━━ Source material ━━

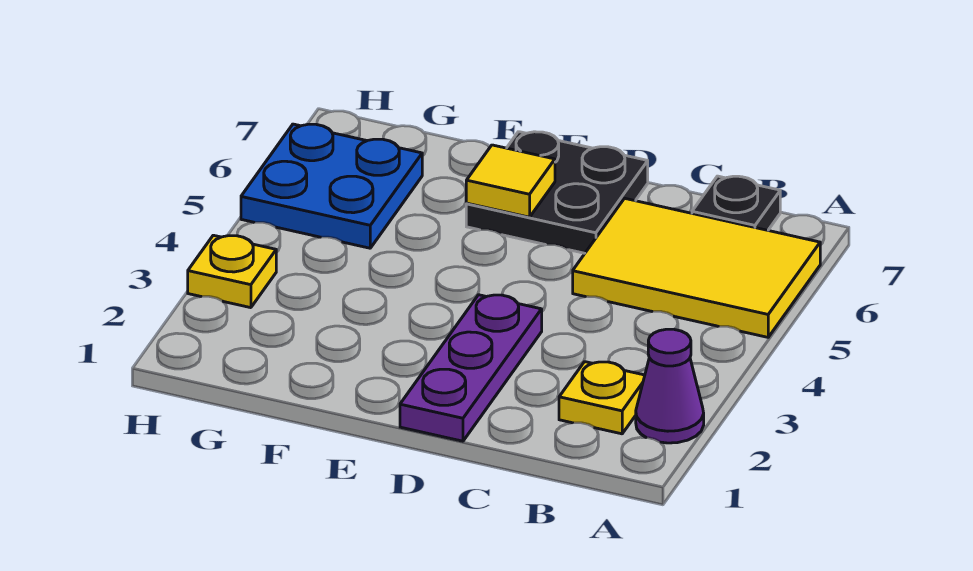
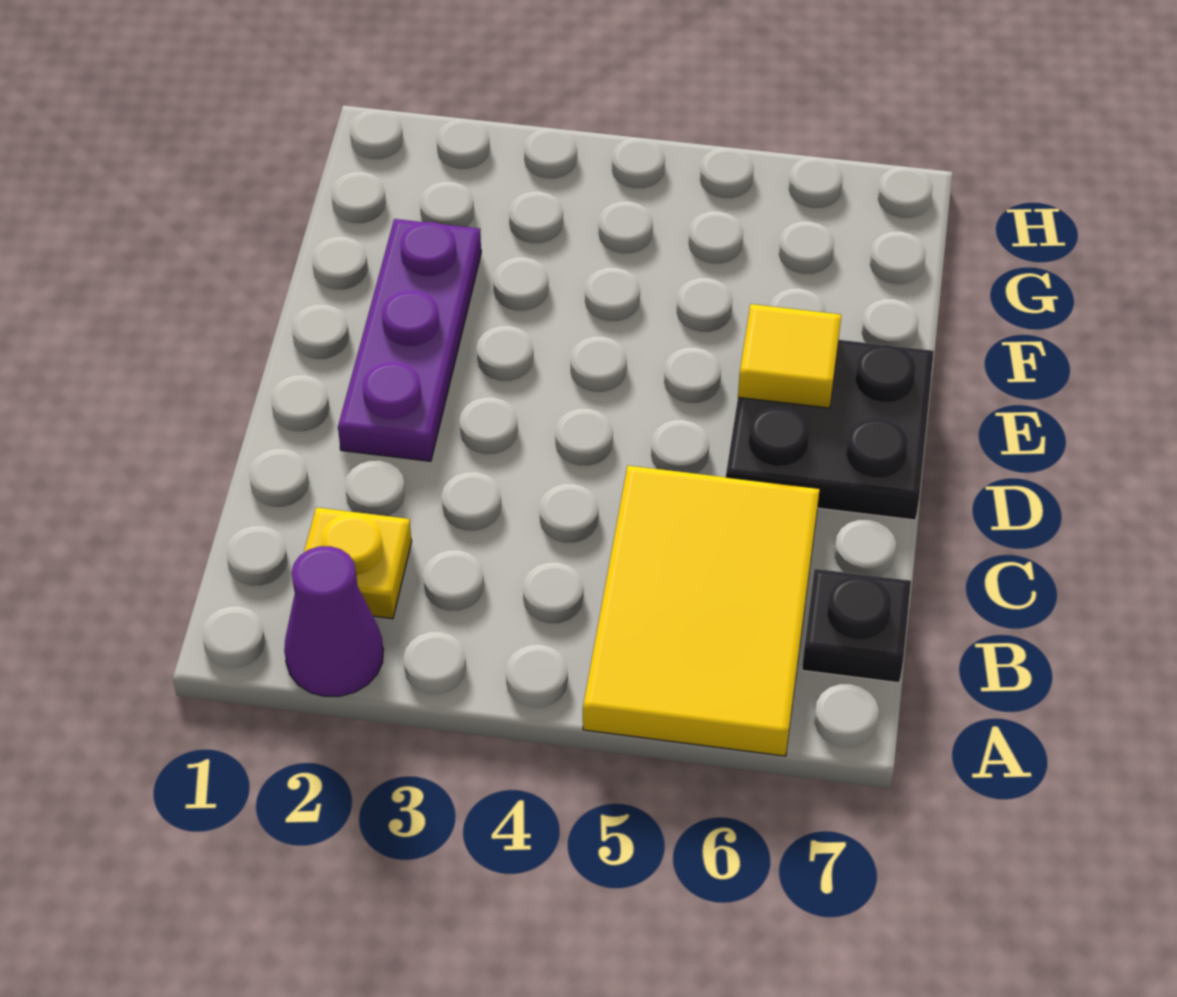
purple plate D1:D3 level 1 -> purple plate D2:F2 level 1
blue plate G5:H6 level 1 -> none
yellow plate H3 level 1 -> none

━━━

#### Description of the task:
Could you write out the whole listing exactly, skipping every picture?

#### Answer for this exercise:
purple plate D1:D3 level 1 -> purple plate D2:F2 level 1
blue plate G5:H6 level 1 -> none
yellow plate H3 level 1 -> none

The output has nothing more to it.